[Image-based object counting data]
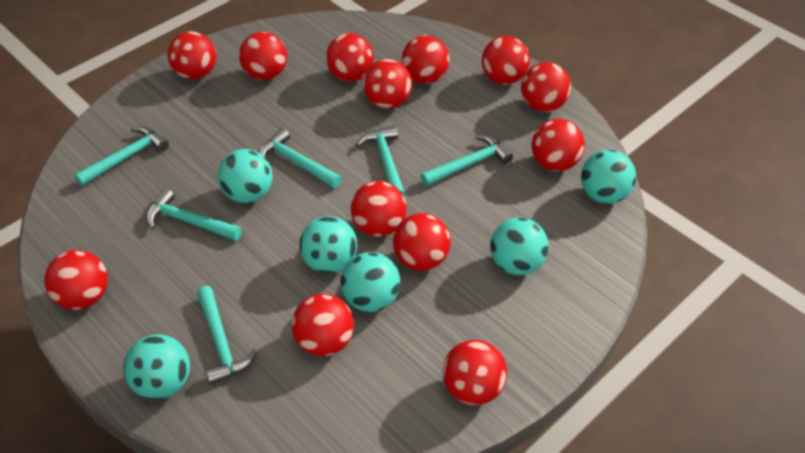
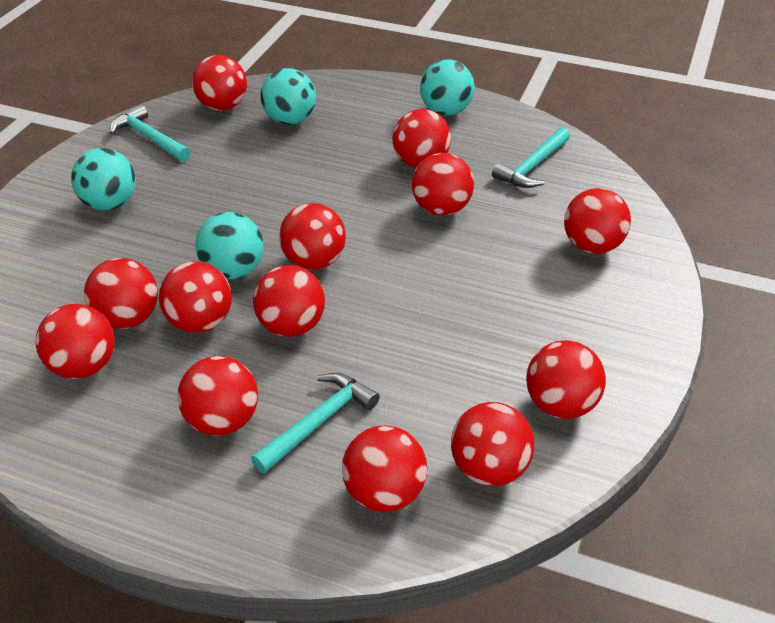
turquoise ball: [123,334,190,400] [218,149,273,203] [299,216,357,274] [340,252,400,312] [490,217,549,275] [581,150,636,204] = 6 -> [71,148,136,210] [195,212,264,279] [261,68,316,125] [420,59,474,115] = 4
turquoise hammer: [75,127,169,186] [146,189,242,241] [197,286,257,385] [259,128,342,188] [356,126,406,197] [421,135,513,186] = 6 -> [110,105,191,162] [251,373,380,473] [492,127,570,188] = 3

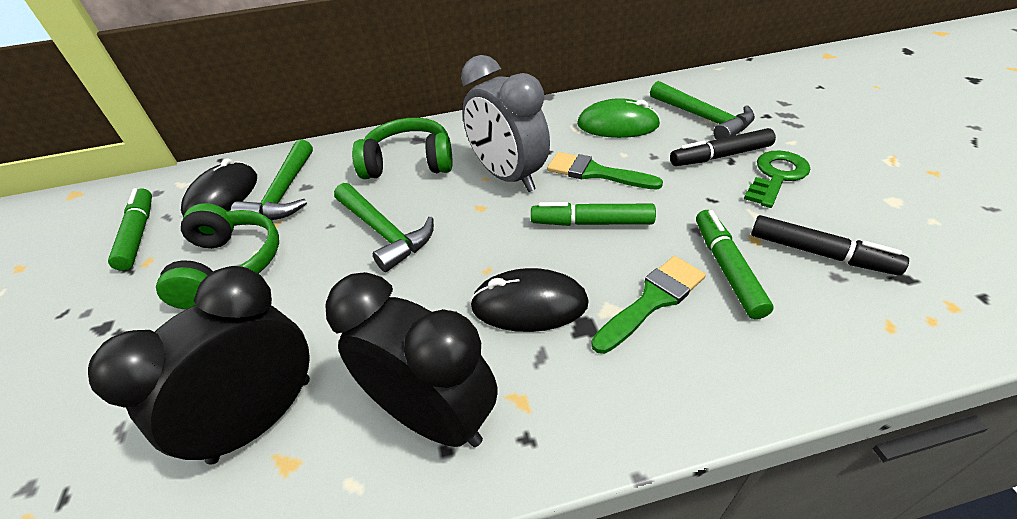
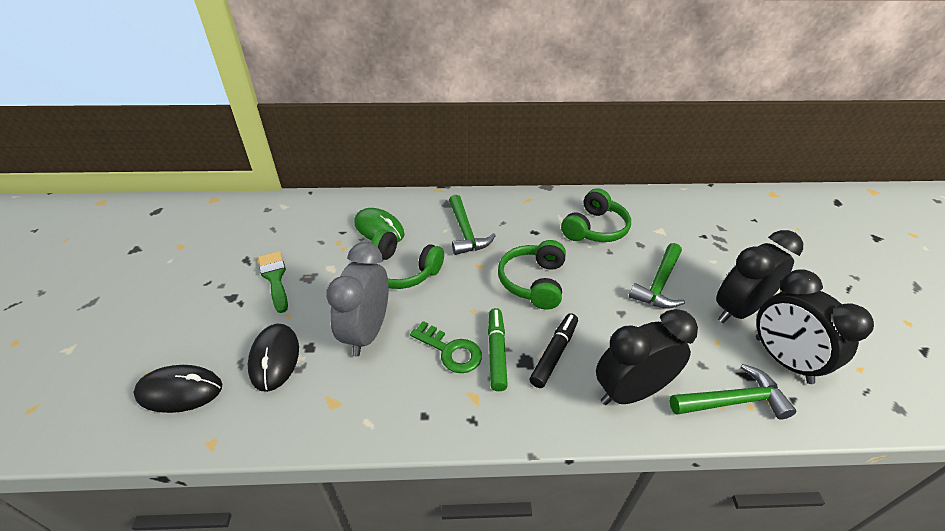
black clock: [88,266,310,465] [325,272,497,447] = 2 -> [596,309,698,405] [716,230,803,323] [756,269,874,384] = 3
black marker: [670,128,776,166] [751,215,909,276] = 2 -> [529,313,578,388] = 1
green brush: [547,152,663,190] [591,256,706,354] = 2 -> [258,251,288,313] = 1
green headphones: [156,203,279,309] [352,118,453,179] = 2 -> [372,230,444,289] [498,240,566,310] [561,189,631,242] = 3
green marker: [108,188,152,271] [531,202,656,226] [696,210,774,319] = 3 -> [488,308,508,391] = 1

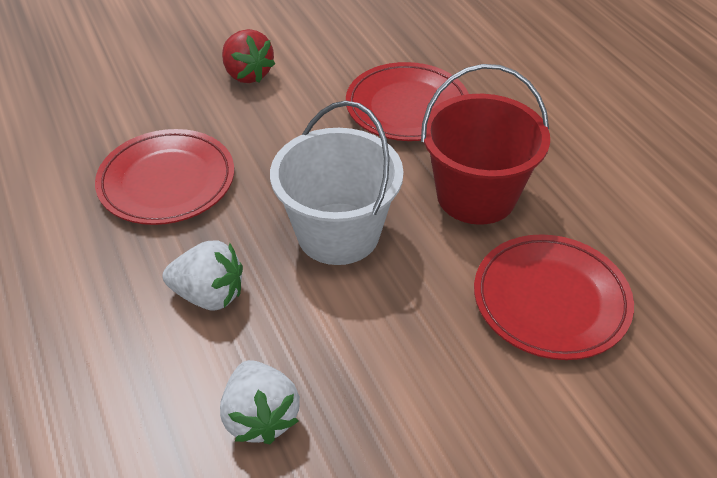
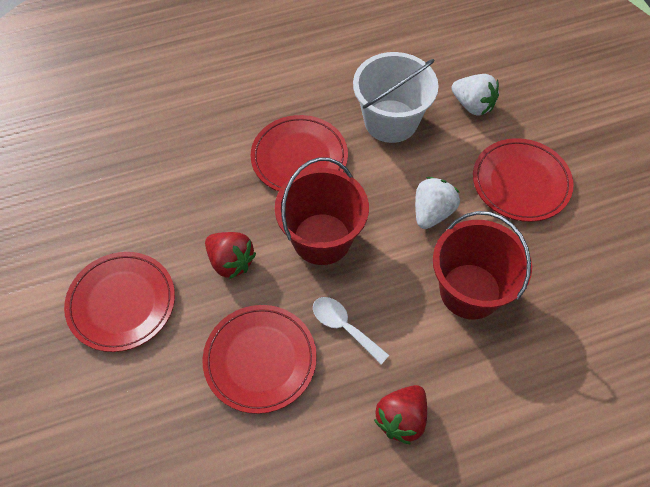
red bucket: [421,64,550,225] = 1 -> [275,157,369,265] [433,211,532,320] = 2
red plate: [95,129,234,225] [346,62,469,141] [474,234,634,360] = 3 -> [64,252,175,352] [202,305,317,414] [251,115,348,192] [473,138,574,222] = 4
red strawberry: [222,29,275,83] = 1 -> [205,232,256,279] [374,385,427,445] = 2
white spoon: none = 0 -> [313,297,390,364] = 1

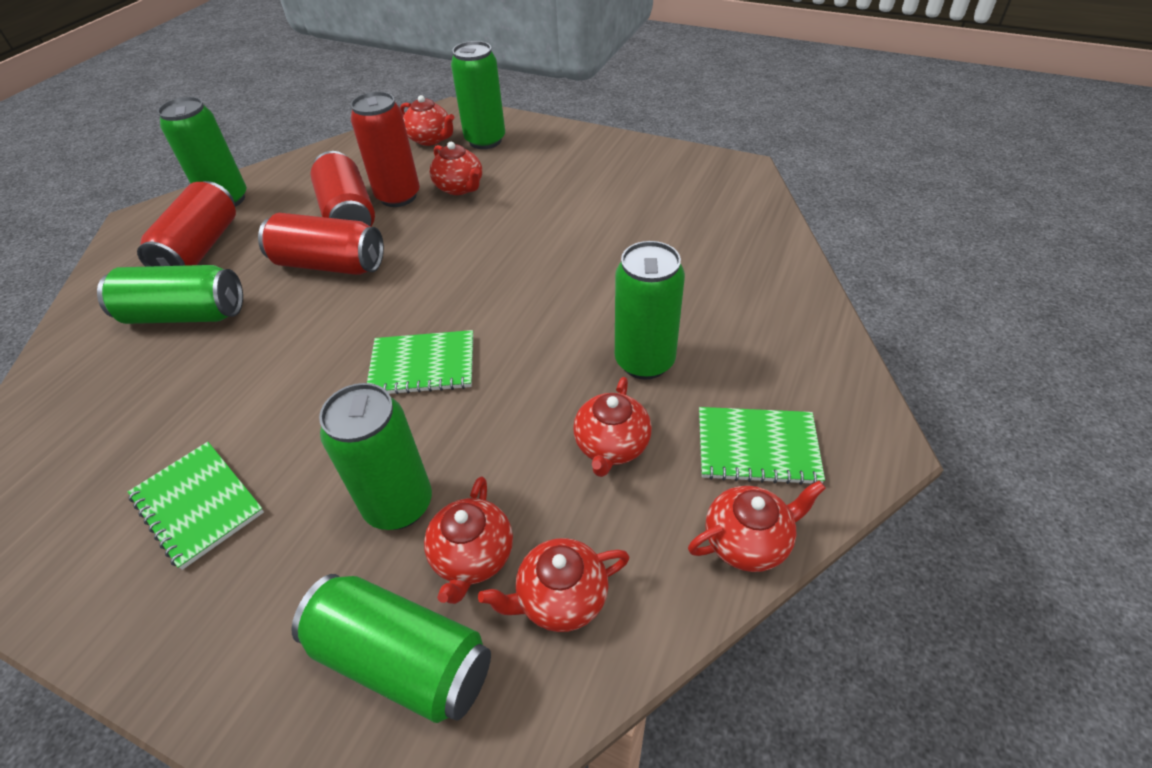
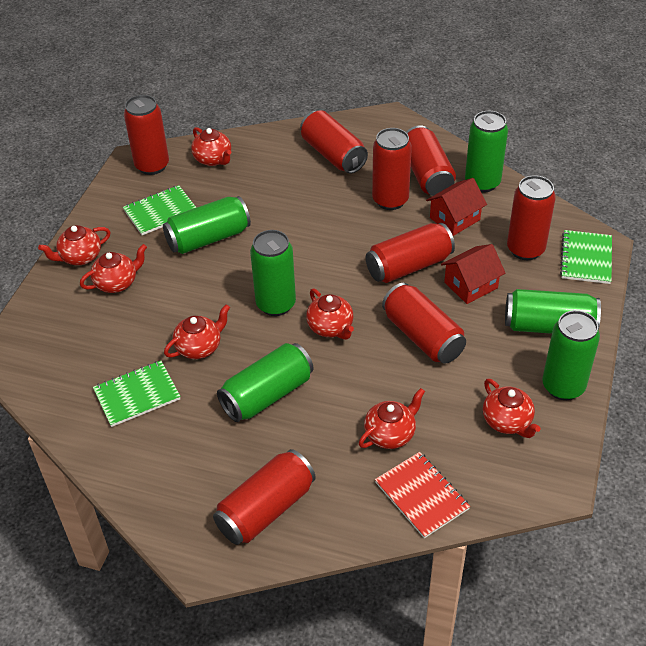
red can: [137,181,236,267] [258,213,384,275] [310,151,375,227] [351,91,420,207] = 4 -> [124,95,169,175] [213,449,316,545] [300,110,368,173] [366,223,455,283] [372,128,412,210] [382,283,466,364] [406,125,456,196] [507,175,556,260] = 8
red house: none = 0 -> [426,178,487,236] [441,244,505,304] = 2
red notebook: none = 0 -> [375,452,470,538] = 1
red teapot: [400,95,455,146] [424,477,513,604] [430,142,482,195] [478,538,630,632] [573,377,652,477] [688,480,826,572] = 6 -> [38,225,110,265] [80,244,147,293] [164,304,230,359] [191,127,231,166] [306,289,354,340] [359,388,425,449] [483,379,540,438] = 7

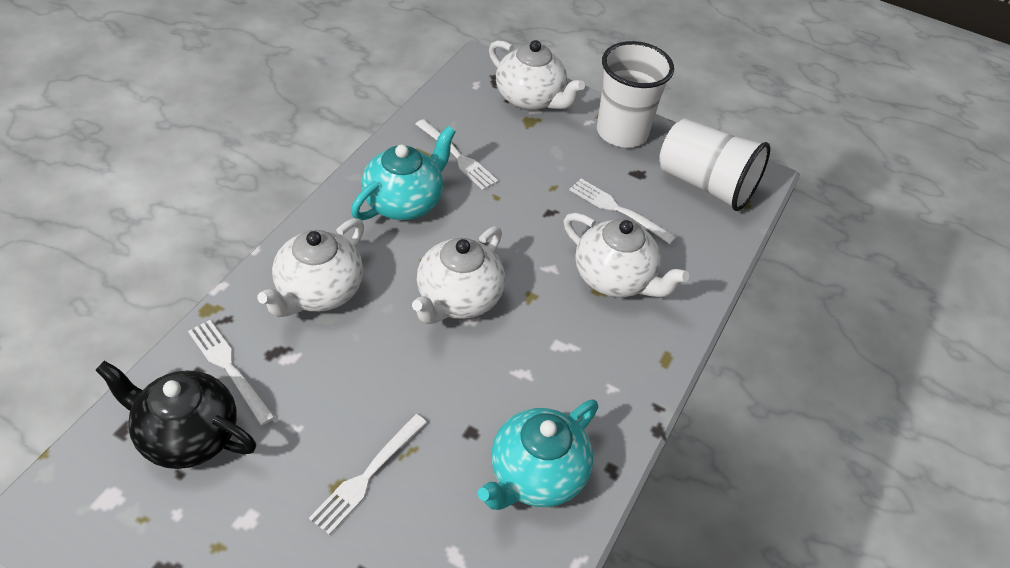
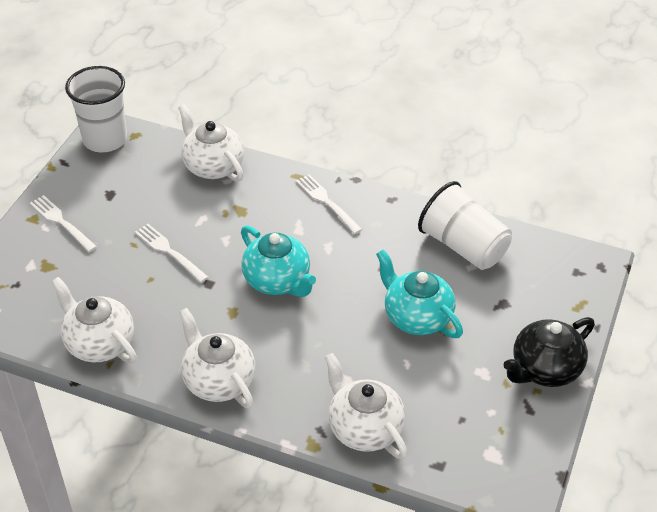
white fork: [188,320,275,425] [309,414,427,535] [416,119,498,190] [569,179,676,244] = 4 -> [30,195,97,252] [135,224,208,283] [296,174,363,234] = 3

> **What to produce**
Give every record again without changing a word. Exclude the pictures.

> **Answer box**
turquoise ball: [123,334,190,400] [218,149,273,203] [299,216,357,274] [340,252,400,312] [490,217,549,275] [581,150,636,204] = 6 -> [71,148,136,210] [195,212,264,279] [261,68,316,125] [420,59,474,115] = 4
turquoise hammer: [75,127,169,186] [146,189,242,241] [197,286,257,385] [259,128,342,188] [356,126,406,197] [421,135,513,186] = 6 -> [110,105,191,162] [251,373,380,473] [492,127,570,188] = 3

black clock: [88,266,310,465] [325,272,497,447] = 2 -> [596,309,698,405] [716,230,803,323] [756,269,874,384] = 3
black marker: [670,128,776,166] [751,215,909,276] = 2 -> [529,313,578,388] = 1
green brush: [547,152,663,190] [591,256,706,354] = 2 -> [258,251,288,313] = 1
green headphones: [156,203,279,309] [352,118,453,179] = 2 -> [372,230,444,289] [498,240,566,310] [561,189,631,242] = 3
green marker: [108,188,152,271] [531,202,656,226] [696,210,774,319] = 3 -> [488,308,508,391] = 1

red bucket: [421,64,550,225] = 1 -> [275,157,369,265] [433,211,532,320] = 2
red plate: [95,129,234,225] [346,62,469,141] [474,234,634,360] = 3 -> [64,252,175,352] [202,305,317,414] [251,115,348,192] [473,138,574,222] = 4
red strawberry: [222,29,275,83] = 1 -> [205,232,256,279] [374,385,427,445] = 2
white spoon: none = 0 -> [313,297,390,364] = 1

red can: [137,181,236,267] [258,213,384,275] [310,151,375,227] [351,91,420,207] = 4 -> [124,95,169,175] [213,449,316,545] [300,110,368,173] [366,223,455,283] [372,128,412,210] [382,283,466,364] [406,125,456,196] [507,175,556,260] = 8
red house: none = 0 -> [426,178,487,236] [441,244,505,304] = 2
red notebook: none = 0 -> [375,452,470,538] = 1
red teapot: [400,95,455,146] [424,477,513,604] [430,142,482,195] [478,538,630,632] [573,377,652,477] [688,480,826,572] = 6 -> [38,225,110,265] [80,244,147,293] [164,304,230,359] [191,127,231,166] [306,289,354,340] [359,388,425,449] [483,379,540,438] = 7

white fork: [188,320,275,425] [309,414,427,535] [416,119,498,190] [569,179,676,244] = 4 -> [30,195,97,252] [135,224,208,283] [296,174,363,234] = 3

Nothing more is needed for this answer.